About this exercise
From the records below, please repeat exactly the line that has "C3: 330nF (VCC, VIN) -> 330nF (AGND, VIN)", the line that has "SW3: switch (DC_IN, VCC)", and every line between them, and nothing else.

Data in this exercise
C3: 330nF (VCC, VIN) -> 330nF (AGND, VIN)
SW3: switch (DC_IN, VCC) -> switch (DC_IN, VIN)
* * *
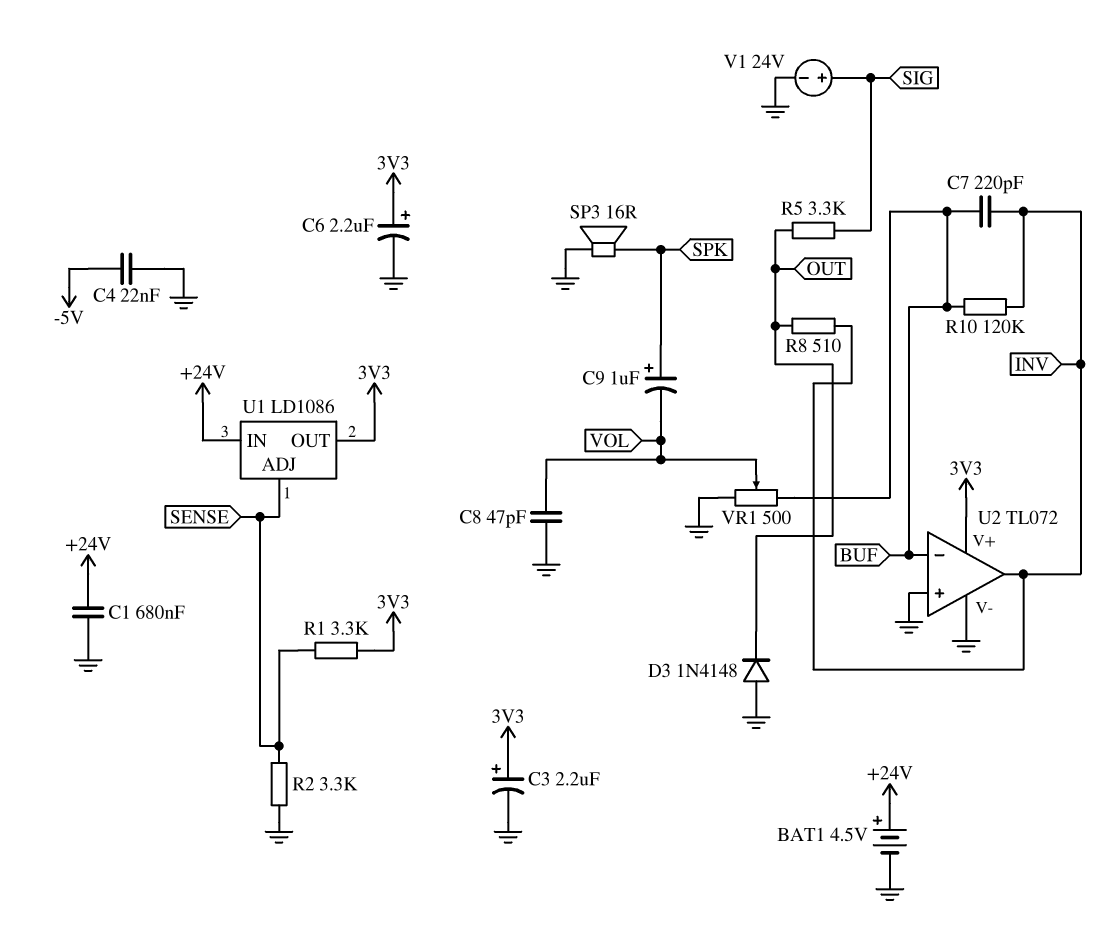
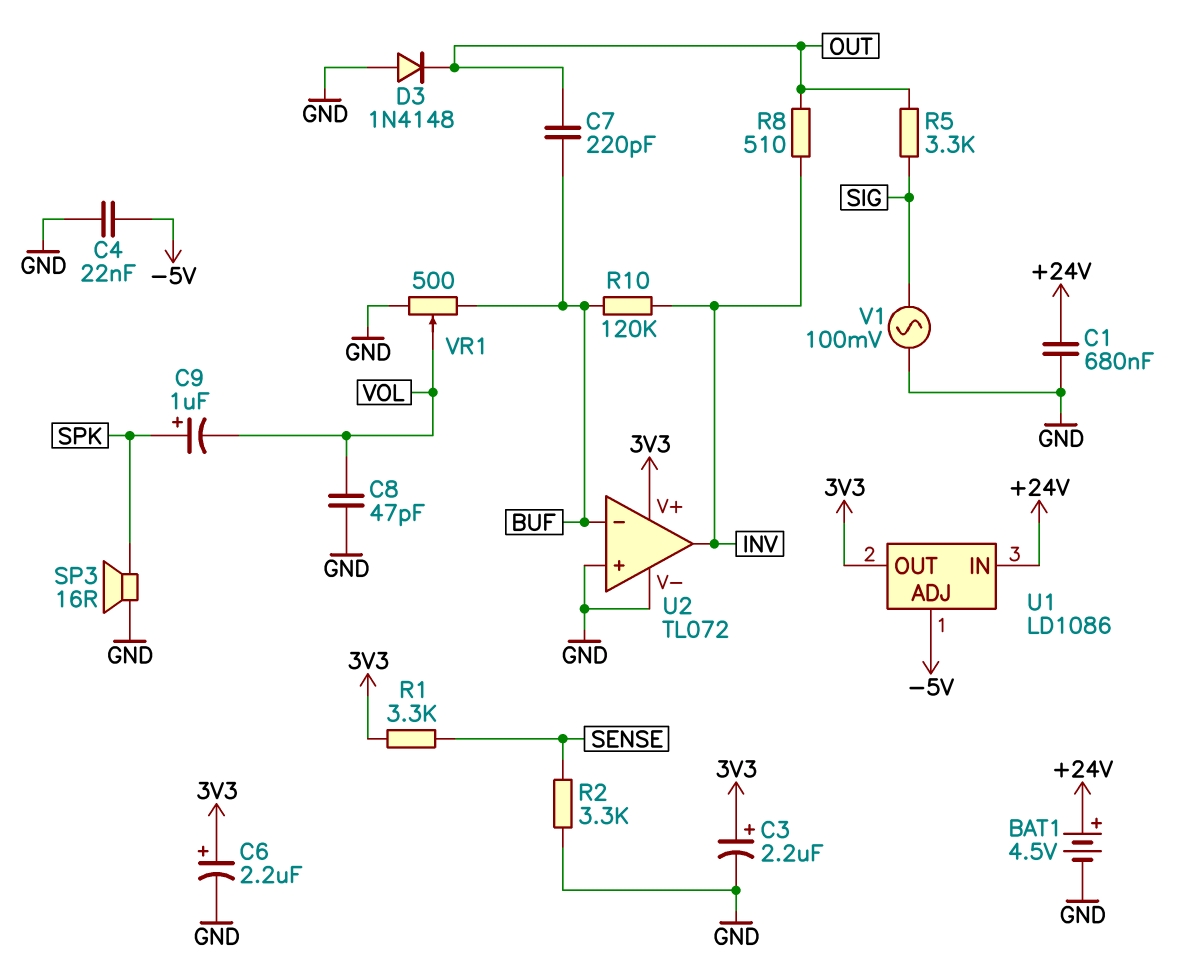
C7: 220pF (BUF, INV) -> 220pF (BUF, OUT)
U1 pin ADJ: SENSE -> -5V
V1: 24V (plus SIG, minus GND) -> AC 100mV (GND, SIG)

Exercise response
C3: 330nF (VCC, VIN) -> 330nF (AGND, VIN)
SW3: switch (DC_IN, VCC) -> switch (DC_IN, VIN)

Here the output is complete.